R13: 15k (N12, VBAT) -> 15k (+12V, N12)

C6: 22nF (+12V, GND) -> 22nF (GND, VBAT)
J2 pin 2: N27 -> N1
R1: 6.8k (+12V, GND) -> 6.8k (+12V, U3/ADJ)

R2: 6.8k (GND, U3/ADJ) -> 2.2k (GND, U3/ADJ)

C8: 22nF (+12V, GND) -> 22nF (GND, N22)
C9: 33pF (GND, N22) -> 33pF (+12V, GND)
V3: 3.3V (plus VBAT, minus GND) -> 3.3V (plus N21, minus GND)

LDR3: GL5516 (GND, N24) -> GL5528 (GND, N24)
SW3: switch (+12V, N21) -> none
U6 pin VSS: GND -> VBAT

▶ TASK TO COMPLETE: Set down all of the records shown above once more, exactly.

▶ ANSWER TO THIS PROBLEM:
R13: 15k (N12, VBAT) -> 15k (+12V, N12)

C6: 22nF (+12V, GND) -> 22nF (GND, VBAT)
J2 pin 2: N27 -> N1
R1: 6.8k (+12V, GND) -> 6.8k (+12V, U3/ADJ)

R2: 6.8k (GND, U3/ADJ) -> 2.2k (GND, U3/ADJ)

C8: 22nF (+12V, GND) -> 22nF (GND, N22)
C9: 33pF (GND, N22) -> 33pF (+12V, GND)
V3: 3.3V (plus VBAT, minus GND) -> 3.3V (plus N21, minus GND)

LDR3: GL5516 (GND, N24) -> GL5528 (GND, N24)
SW3: switch (+12V, N21) -> none
U6 pin VSS: GND -> VBAT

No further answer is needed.